Start of RECORDS FOR THIS EXERCISE

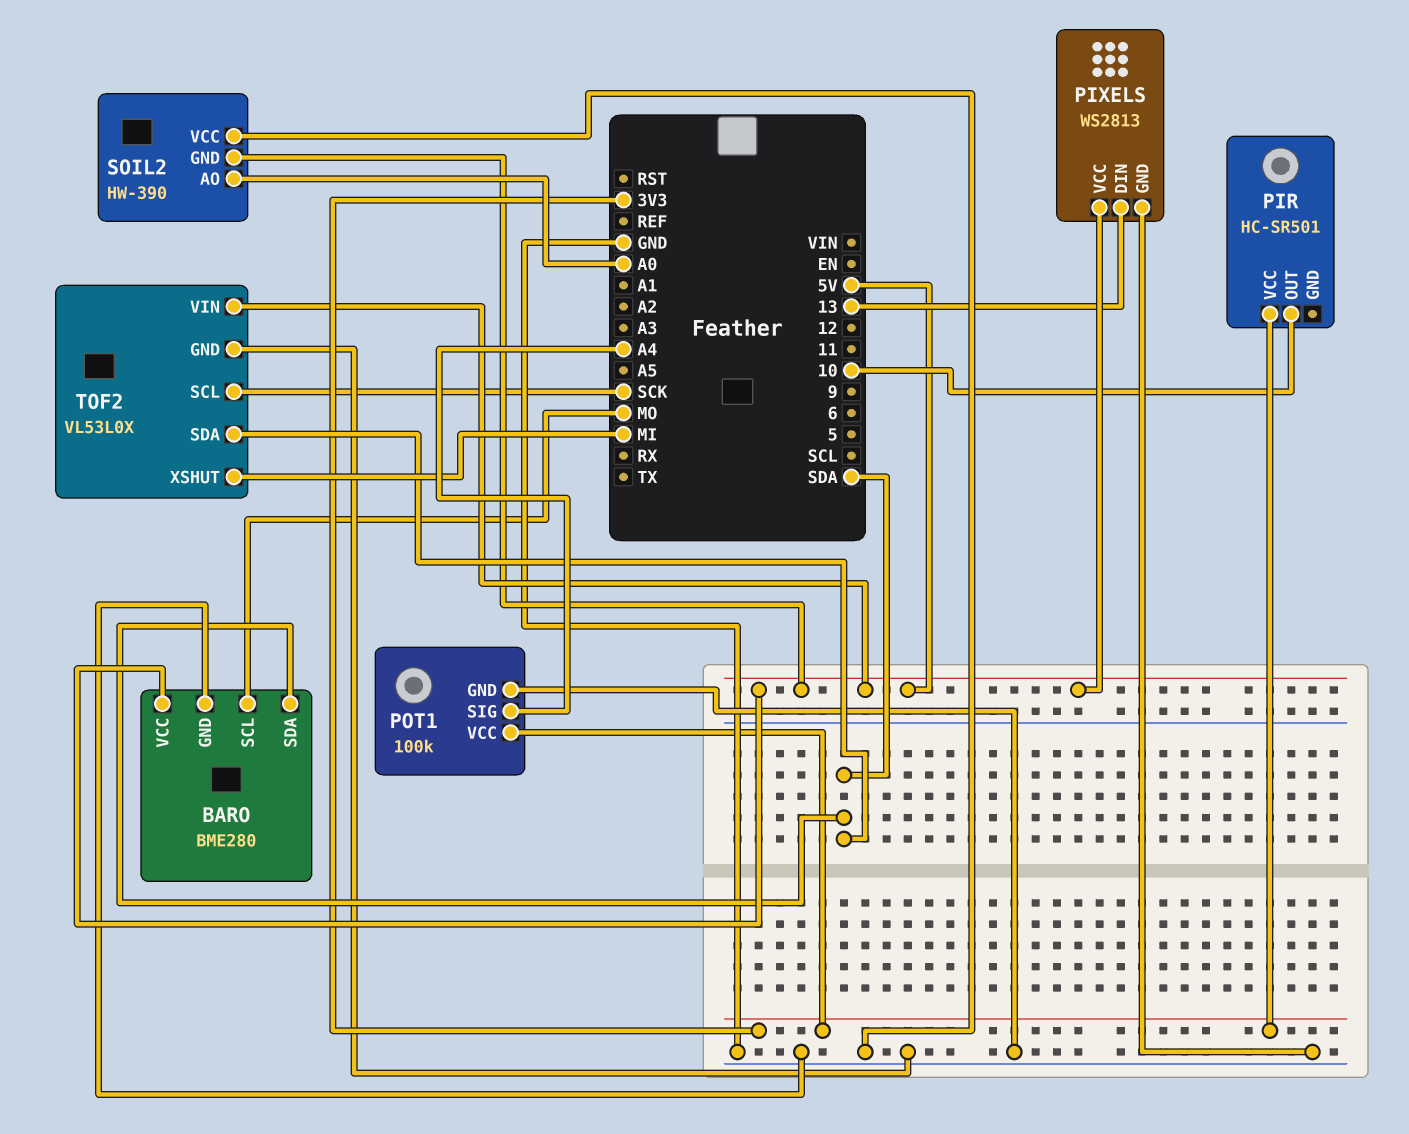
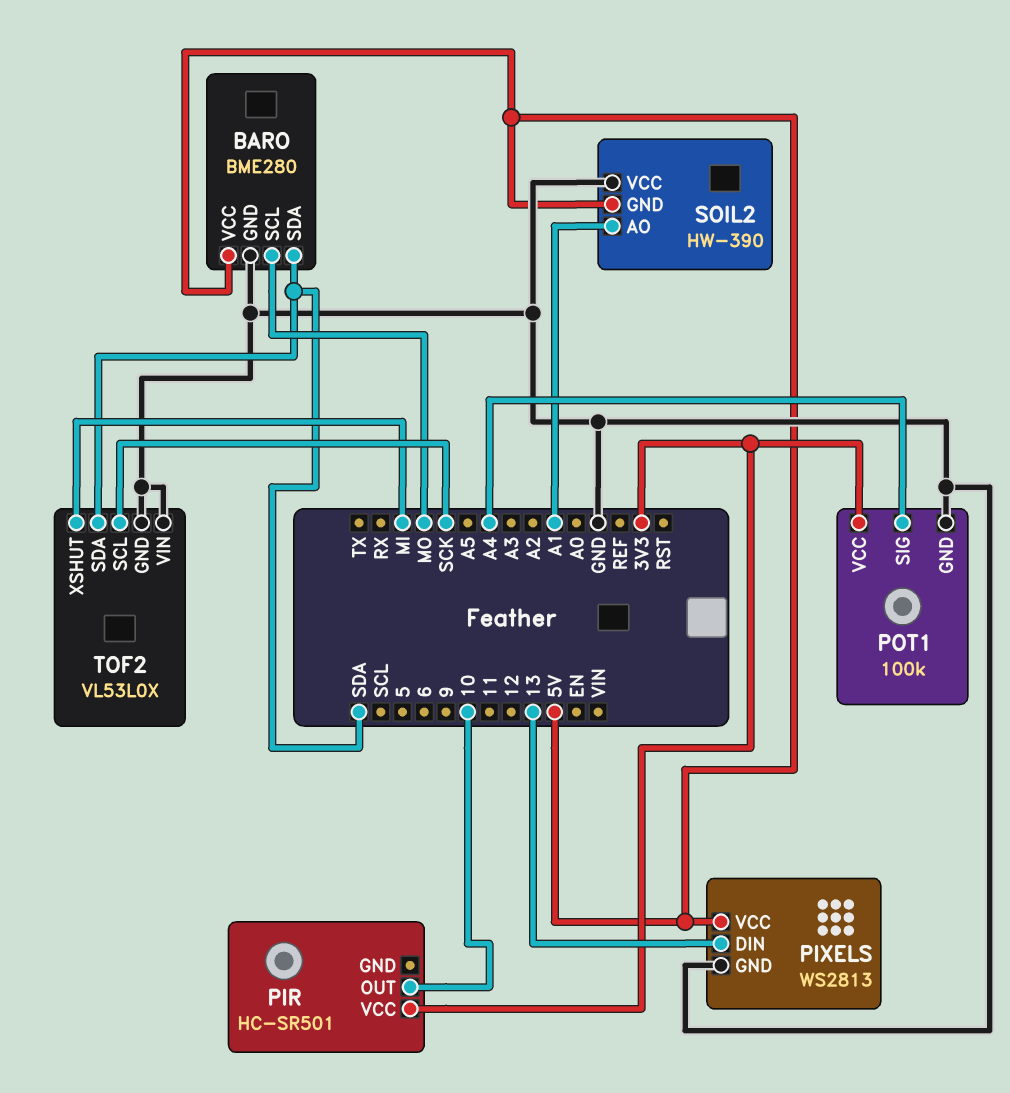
SOIL2 pin AO: A0 -> A1
TOF2 pin VIN: 5V -> GND

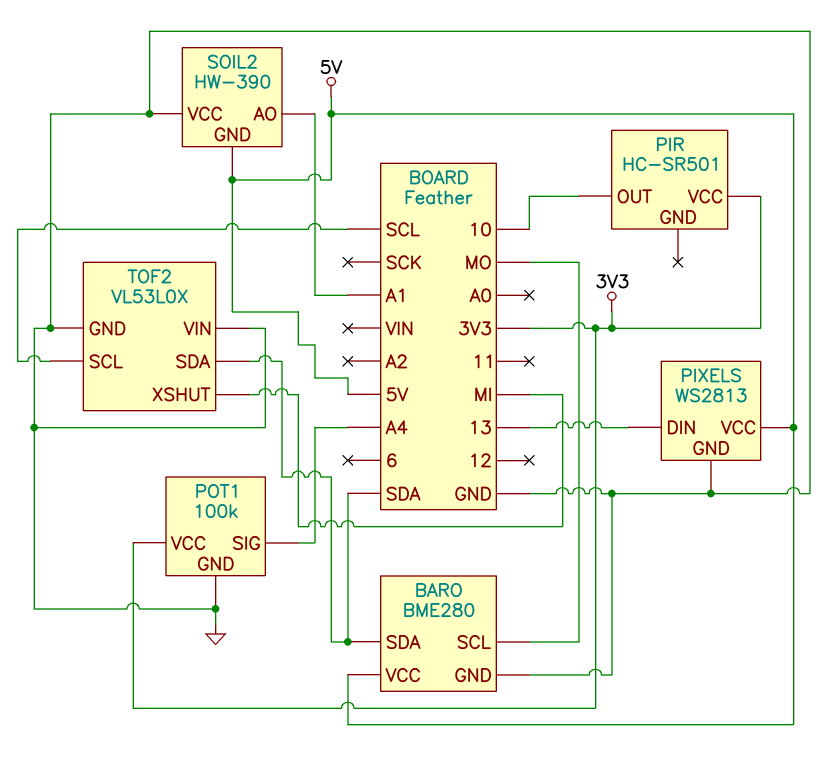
TOF2 pin SCL: SCK -> SCL

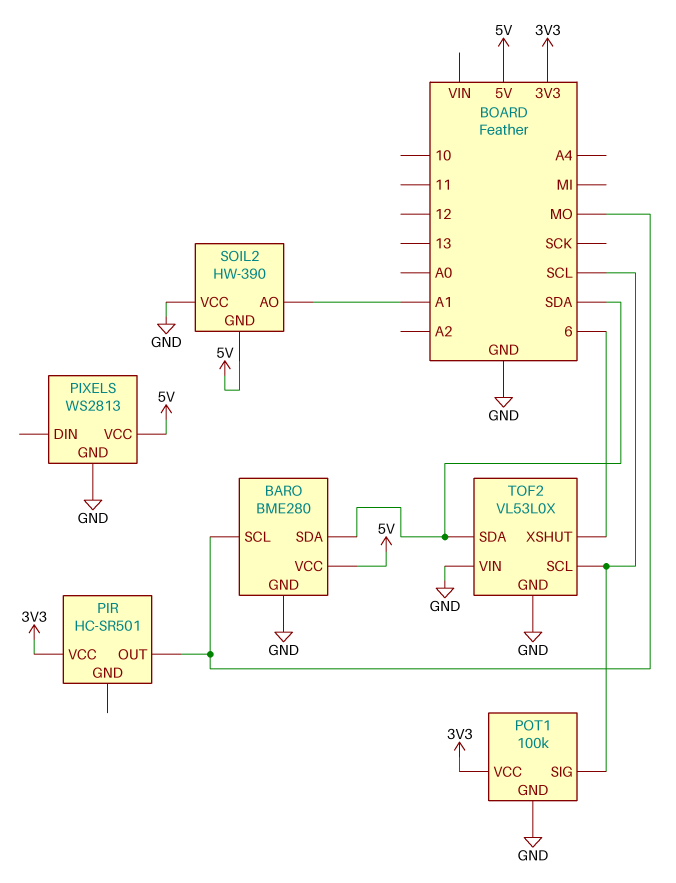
PIR pin OUT: 10 -> MO
PIXELS pin DIN: 13 -> none
POT1 pin SIG: A4 -> SCL
TOF2 pin XSHUT: MI -> 6

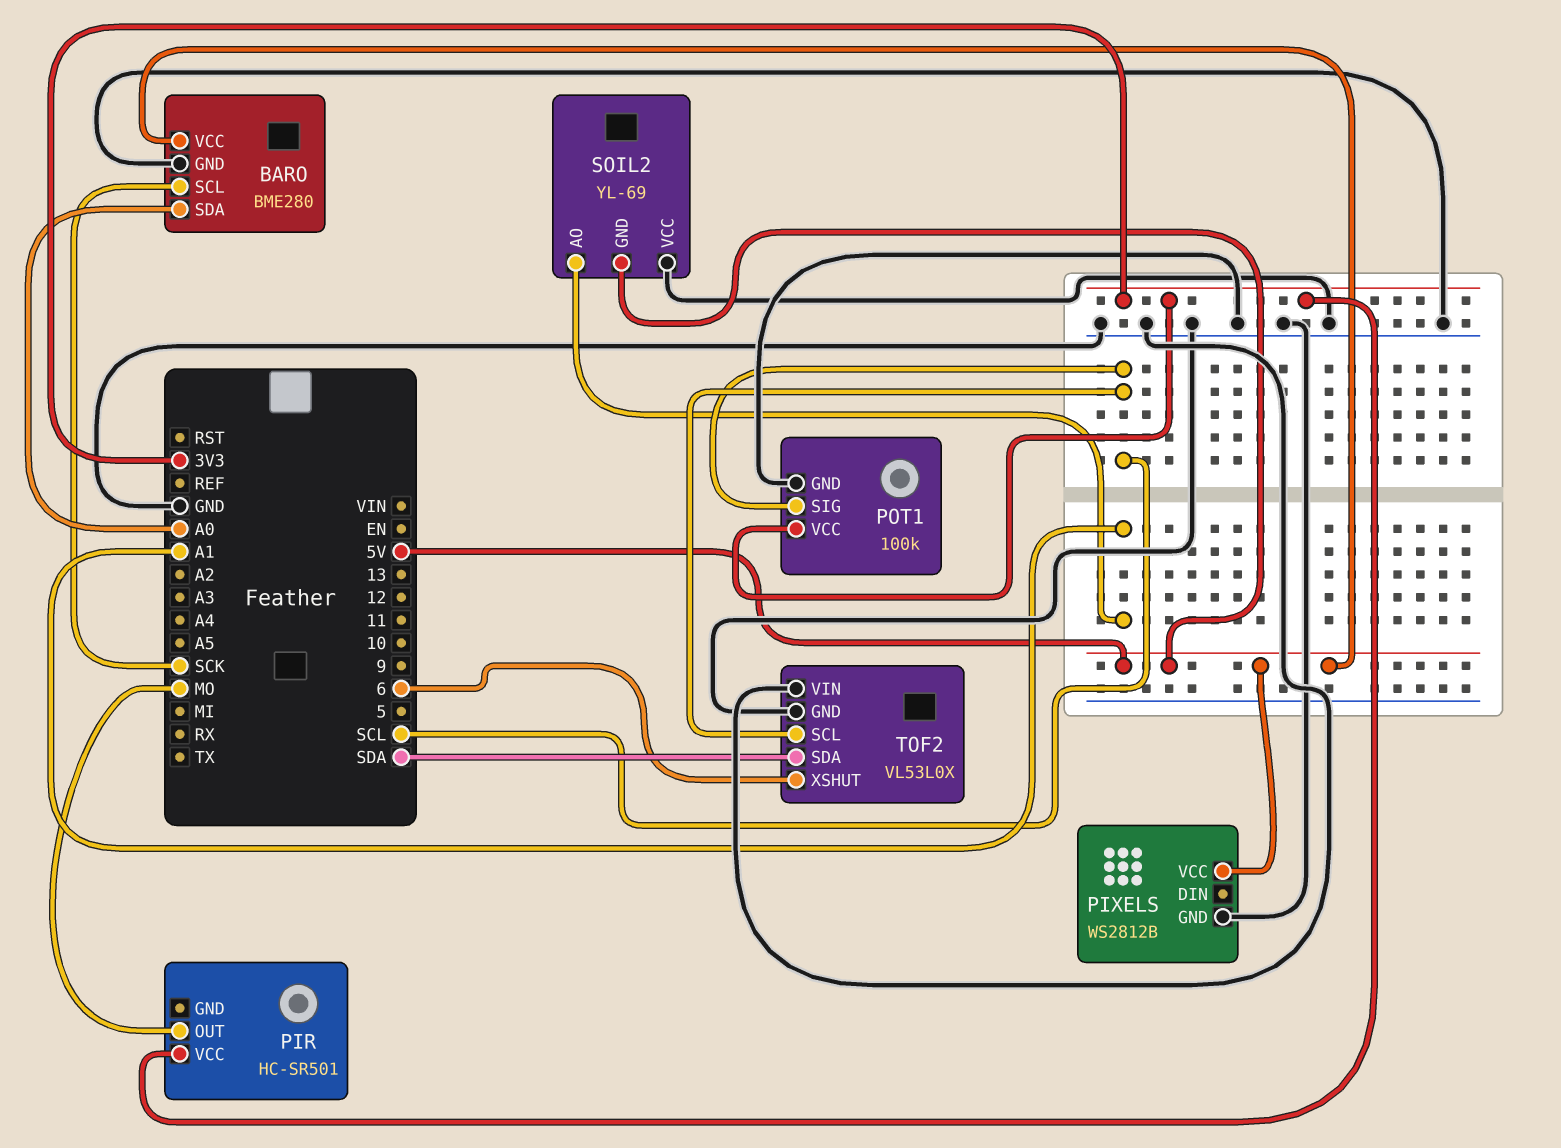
BARO pin SCL: MO -> SCK
BARO pin SDA: SDA -> A0
PIXELS: WS2813 -> WS2812B
SOIL2: HW-390 -> YL-69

End of RECORDS FOR THIS EXERCISE

» **WHAT YOU ARE ASKED TO DO**
Starting at the line that contains "BARO pin SDA: SDA -> A0", copy each line through the last line of the listing, and copy nothing else.

» **EXERCISE OUTPUT**
BARO pin SDA: SDA -> A0
PIXELS: WS2813 -> WS2812B
SOIL2: HW-390 -> YL-69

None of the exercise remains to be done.